_Assigned task:_ Your answer must be the records below repeated word for word, with no pictures in it.
BEGIN Exercise inputs
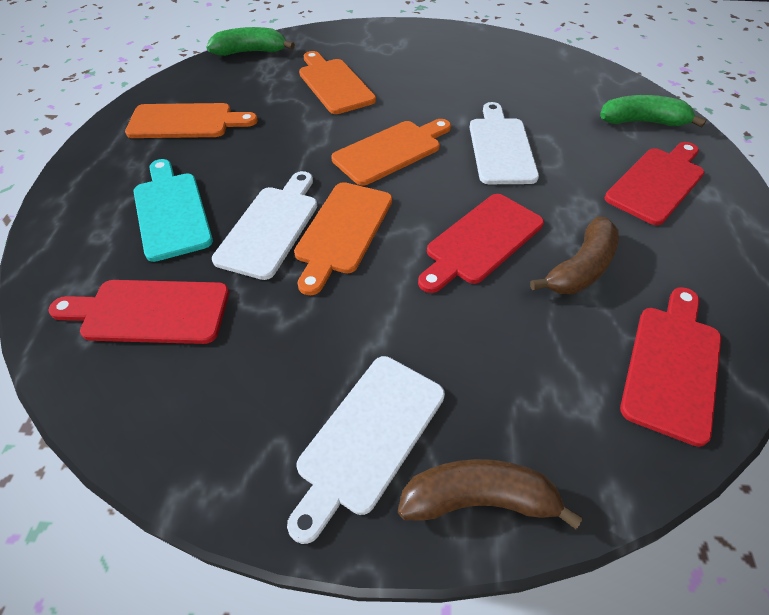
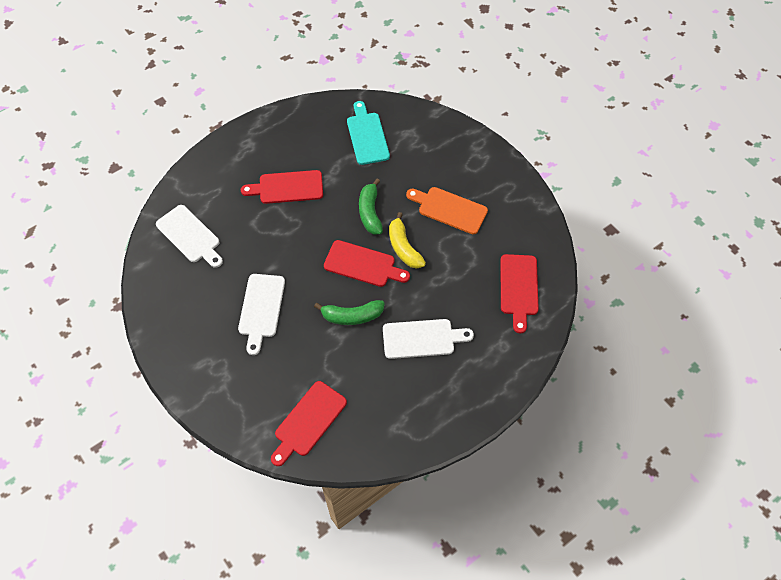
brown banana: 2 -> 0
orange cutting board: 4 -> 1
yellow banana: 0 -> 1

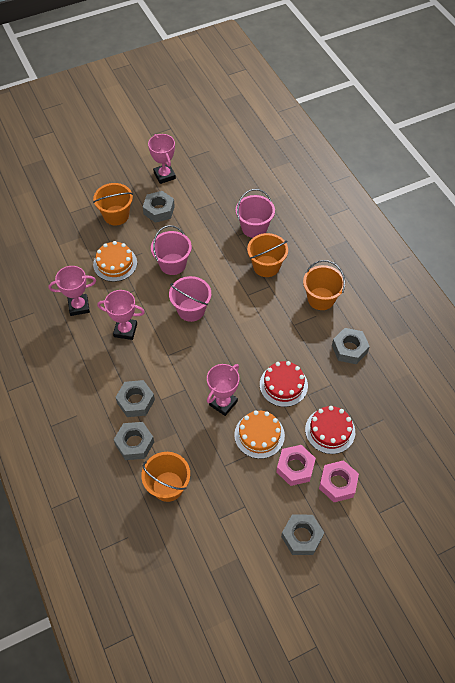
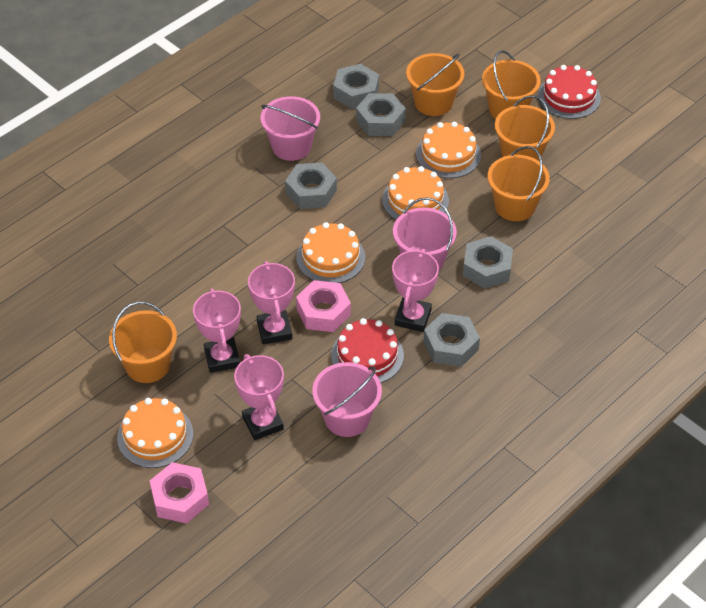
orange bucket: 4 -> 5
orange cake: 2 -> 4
END Exercise inputs
_Result of this exercise:_
brown banana: 2 -> 0
orange cutting board: 4 -> 1
yellow banana: 0 -> 1

orange bucket: 4 -> 5
orange cake: 2 -> 4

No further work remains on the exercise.